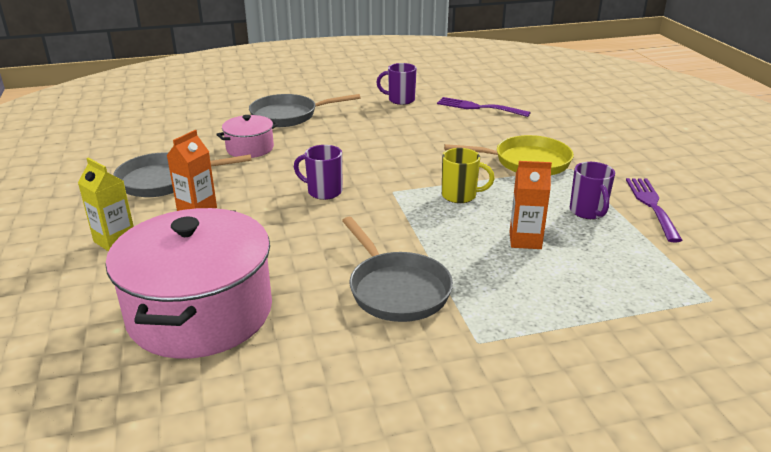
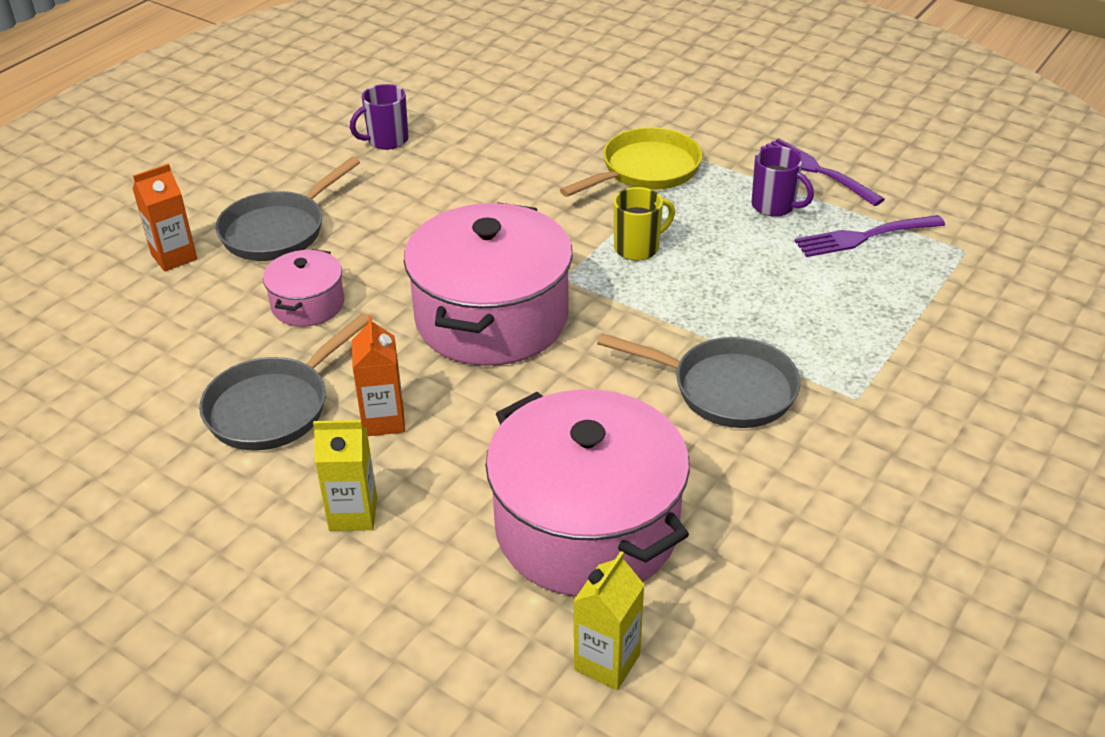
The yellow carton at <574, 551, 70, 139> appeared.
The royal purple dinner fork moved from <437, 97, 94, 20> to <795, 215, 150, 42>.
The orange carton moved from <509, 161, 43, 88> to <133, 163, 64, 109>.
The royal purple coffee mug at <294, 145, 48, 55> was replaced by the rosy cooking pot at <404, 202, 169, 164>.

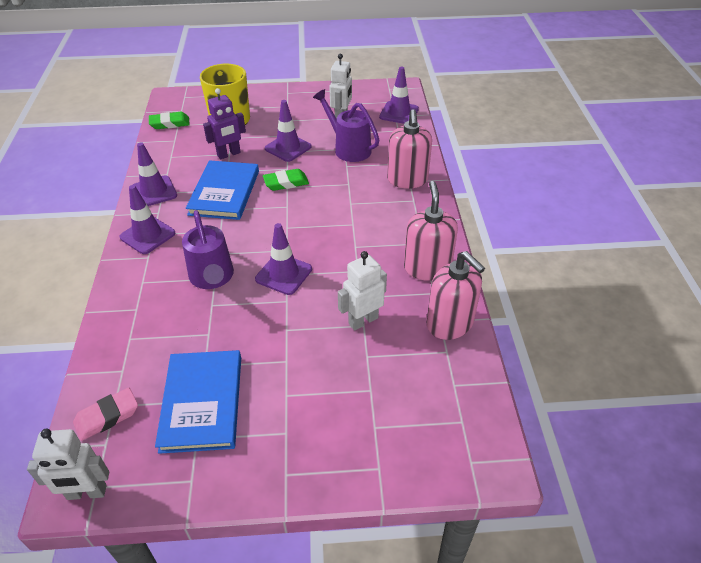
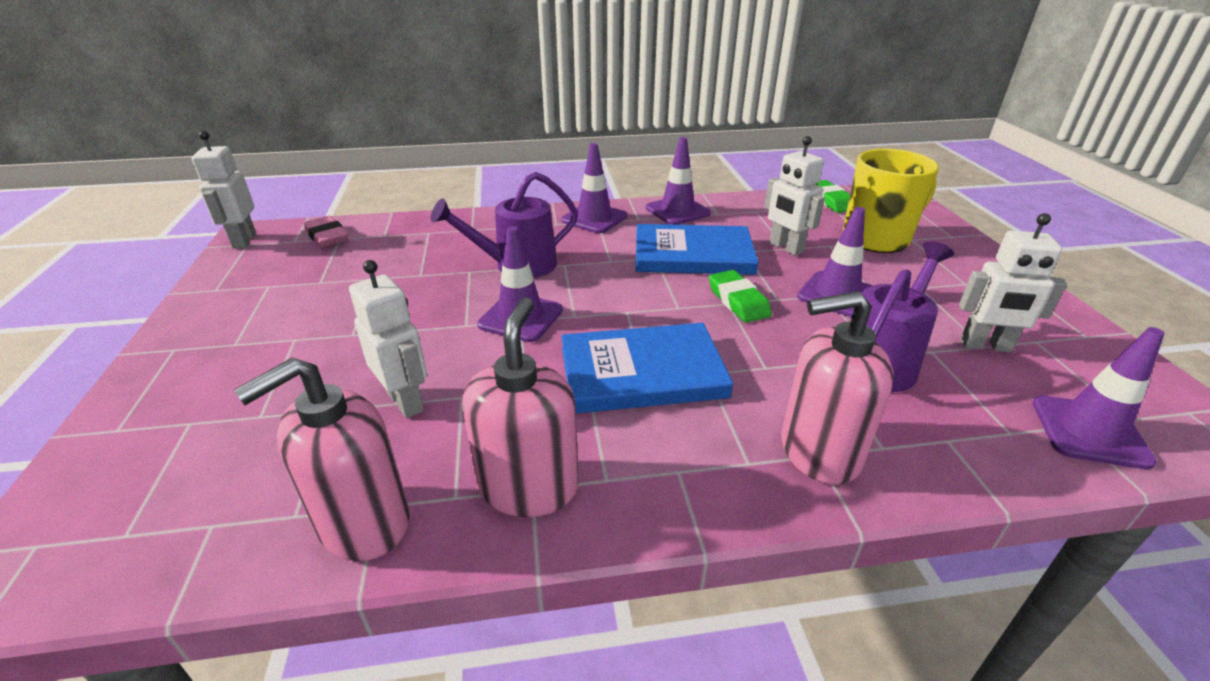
The blue hardcover moved from <155, 350, 86, 104> to <561, 323, 172, 91>.
The royal purple robot at <203, 88, 43, 71> became the pure white robot at <764, 136, 61, 120>.
The rosy soap pump at <404, 181, 54, 100> turned 75 degrees counterclockwise.

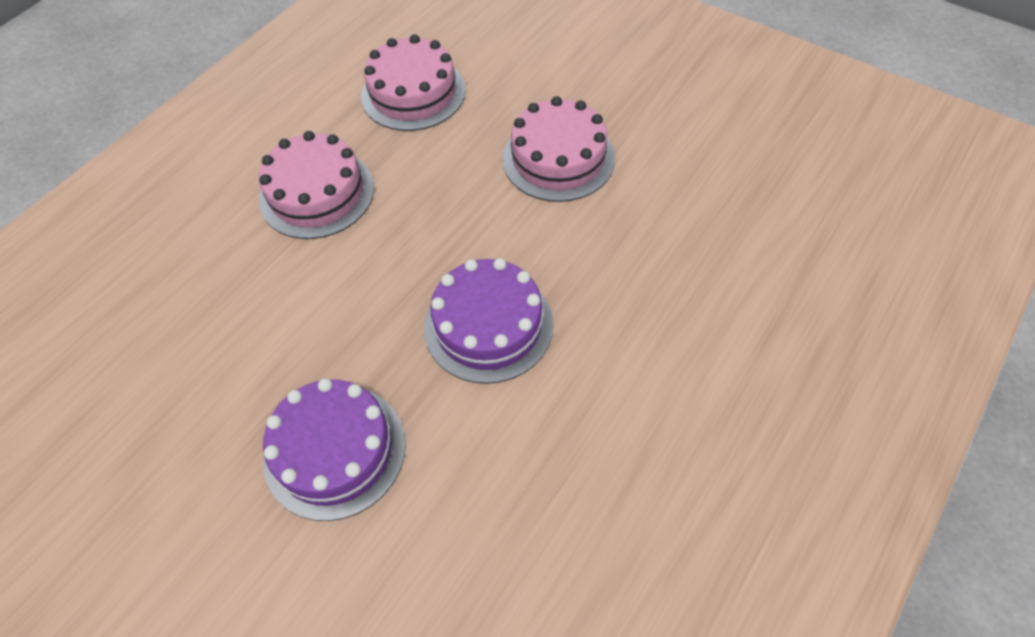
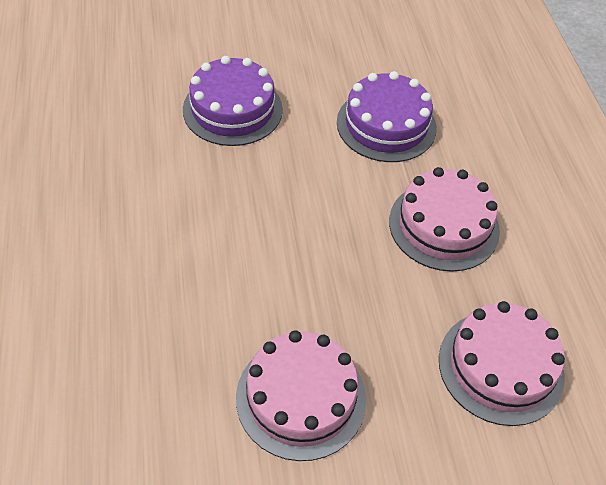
The royal purple layer cake moved from <424, 258, 129, 126> to <337, 71, 100, 91>.

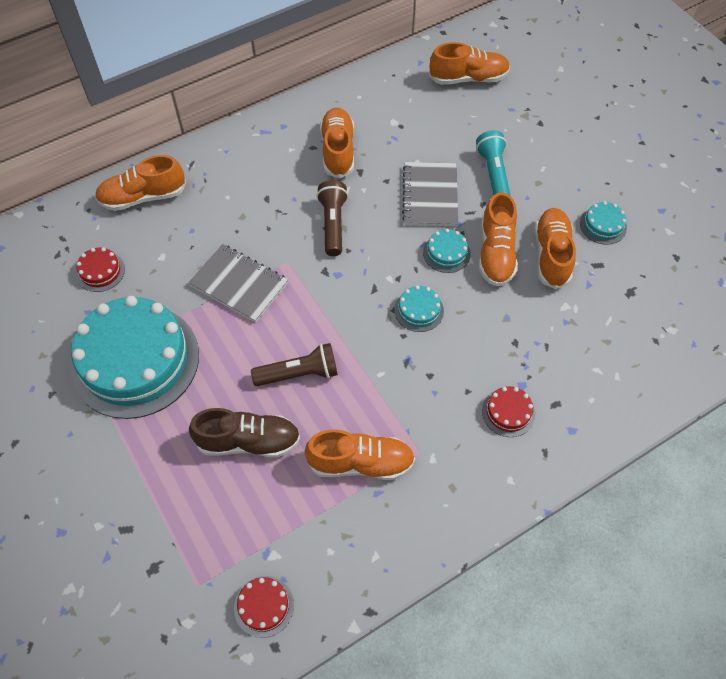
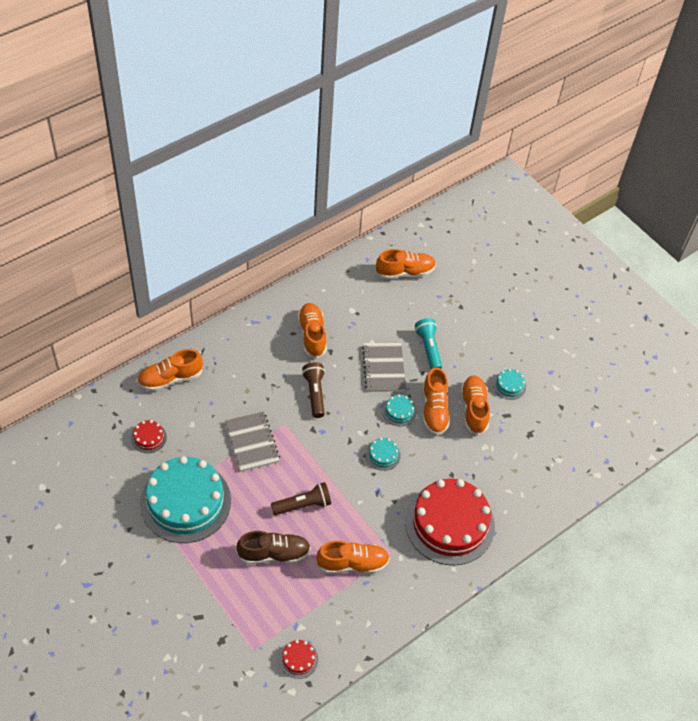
The grey notebook at <188, 244, 100, 79> turned 45 degrees clockwise.
The red layer cake at <482, 386, 53, 51> changed to 2.48 times the size.

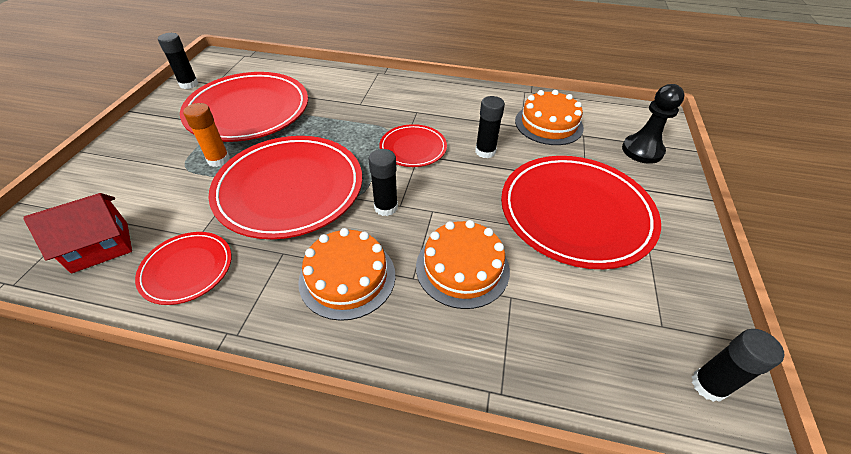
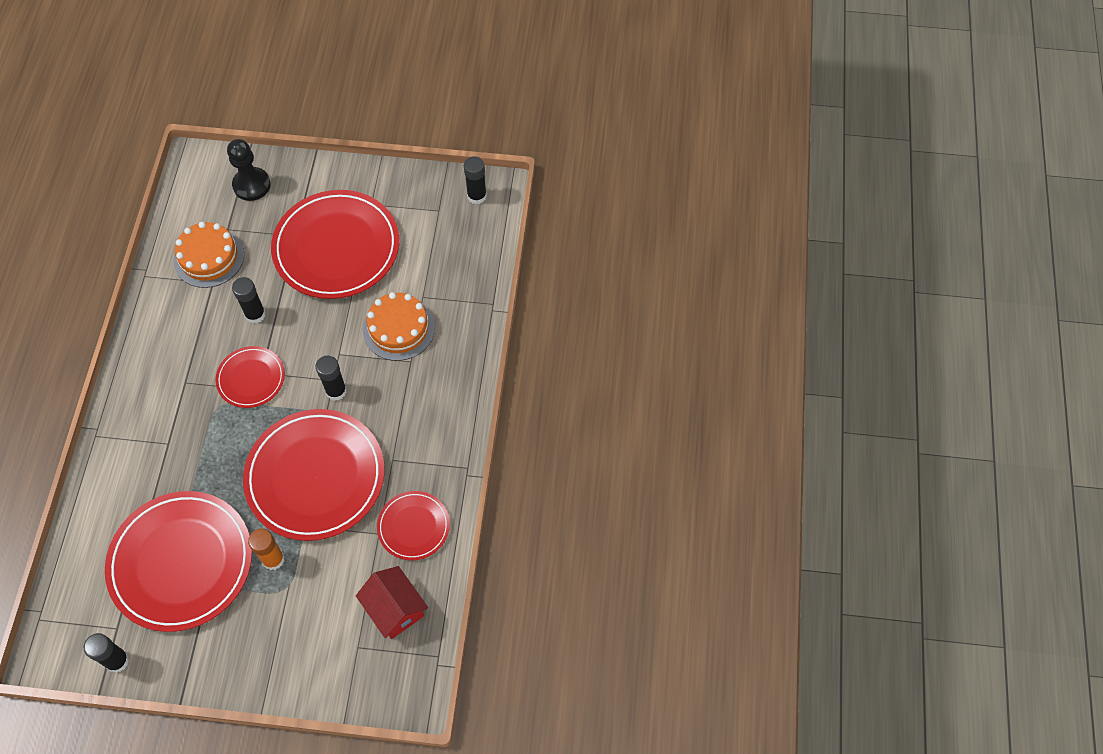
The orange layer cake at <298, 228, 97, 93> disappeared.

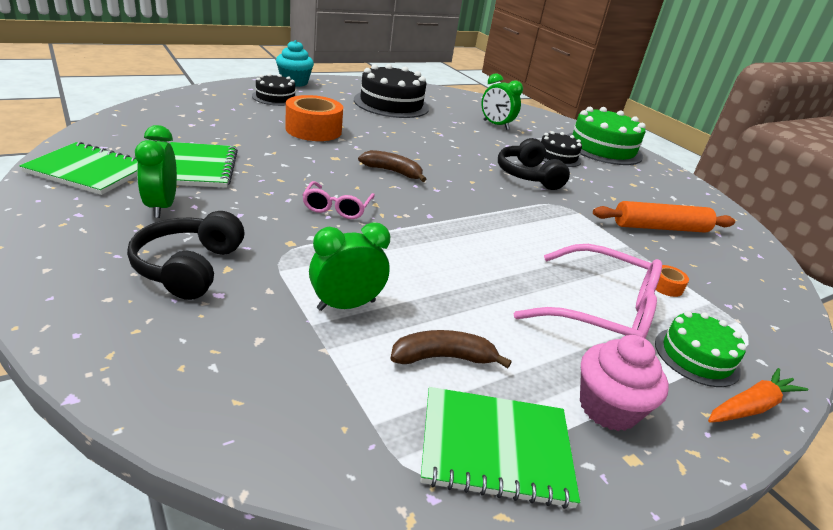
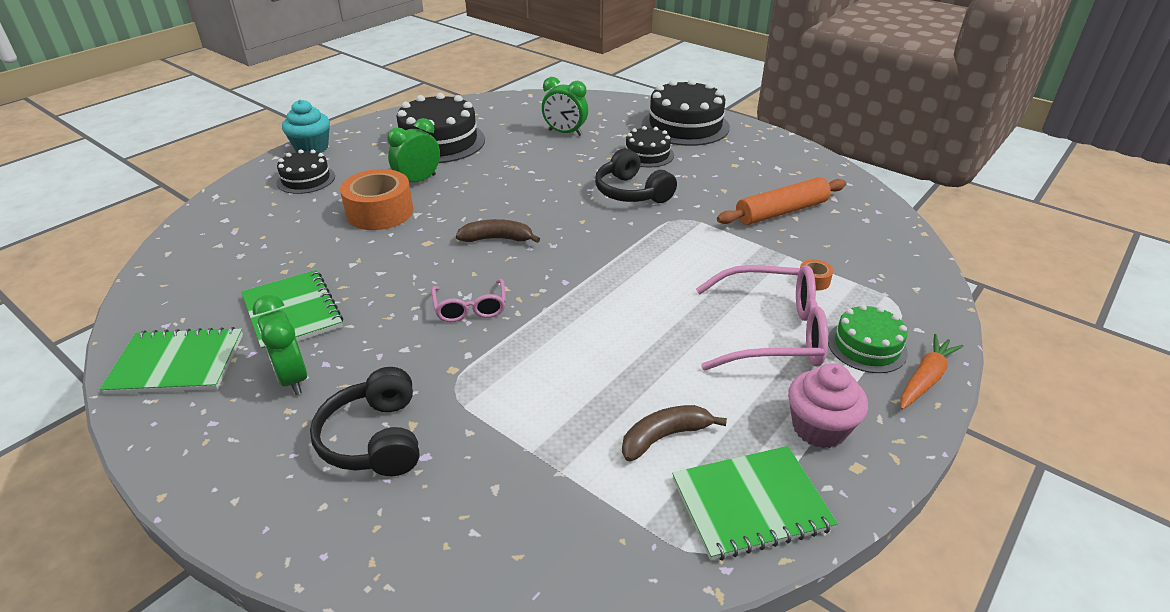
The green alarm clock moved from <309, 222, 81, 89> to <387, 118, 53, 64>.
The green layer cake at <567, 107, 79, 58> became the black layer cake at <642, 79, 88, 67>.

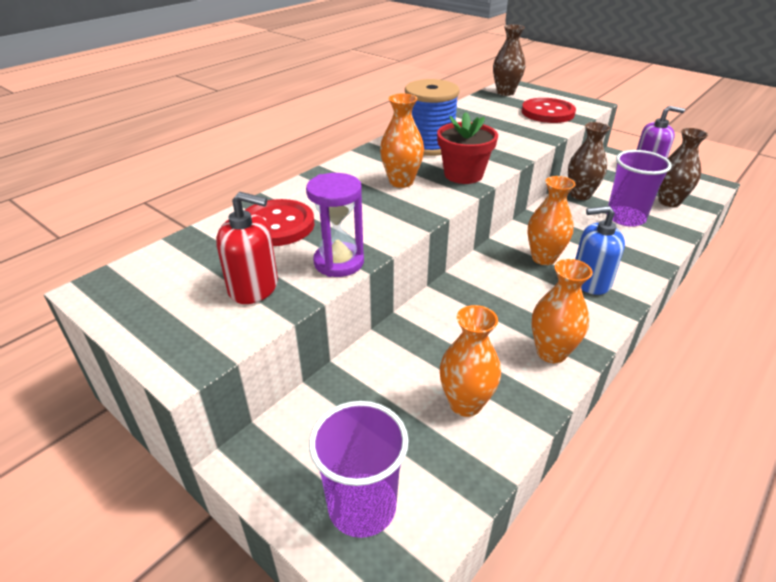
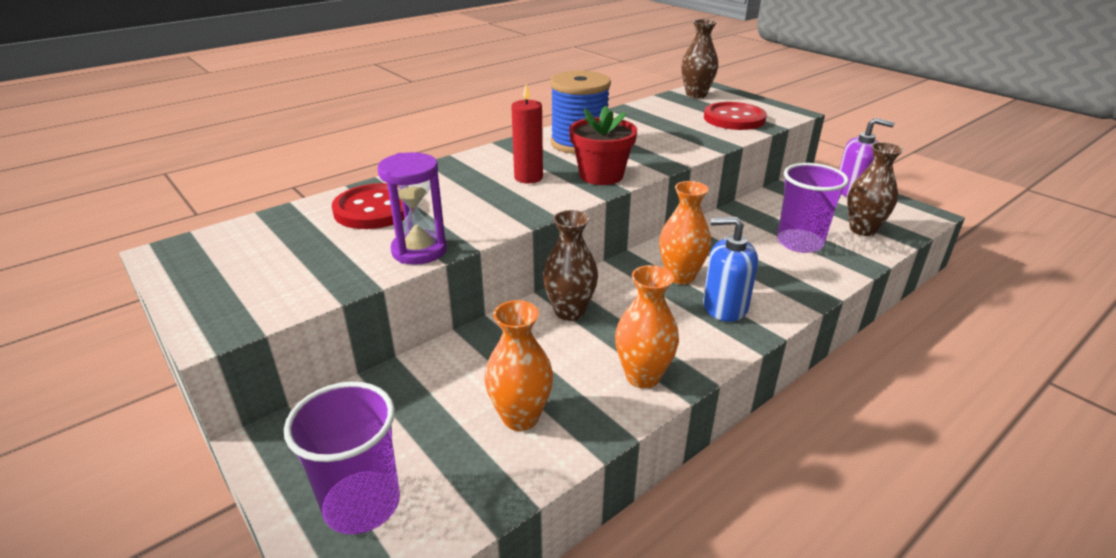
The red soap pump at <216, 192, 62, 112> disappeared.
The dark brown flower vase moved from <568, 122, 42, 78> to <543, 210, 55, 111>.
The orange flower vase at <380, 94, 44, 94> was replaced by the red pillar candle at <511, 84, 32, 99>.

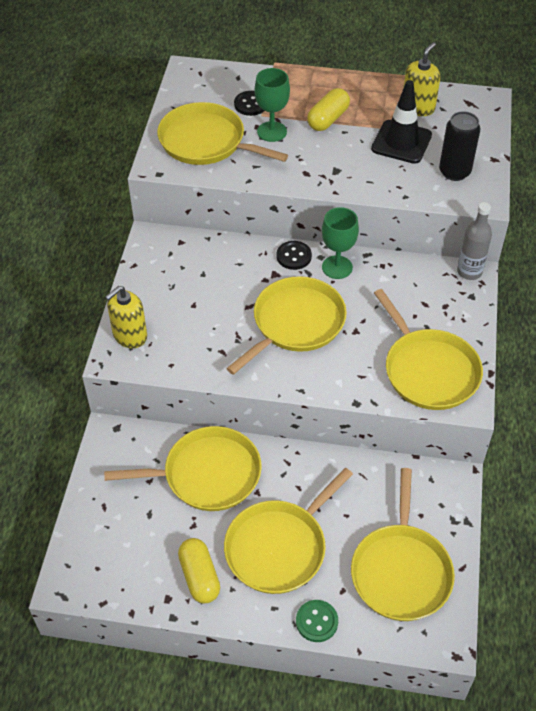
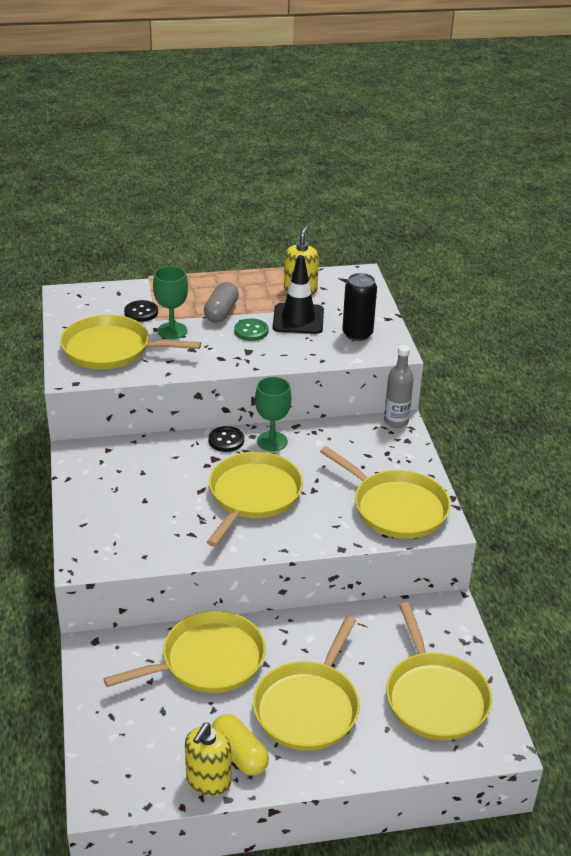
The yellow soap pump moved from <105, 286, 42, 62> to <185, 723, 46, 73>.
The green shirt button moved from <296, 600, 42, 42> to <234, 319, 35, 22>.
The yellow capsule at <307, 88, 43, 43> became the grey capsule at <204, 282, 35, 41>.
__________________________________________________
An exact copy of the lines above, from the one containing "The royal purple dinner" through the one containing "The orange carton", is the whole of the answer.

The royal purple dinner fork moved from <437, 97, 94, 20> to <795, 215, 150, 42>.
The orange carton moved from <509, 161, 43, 88> to <133, 163, 64, 109>.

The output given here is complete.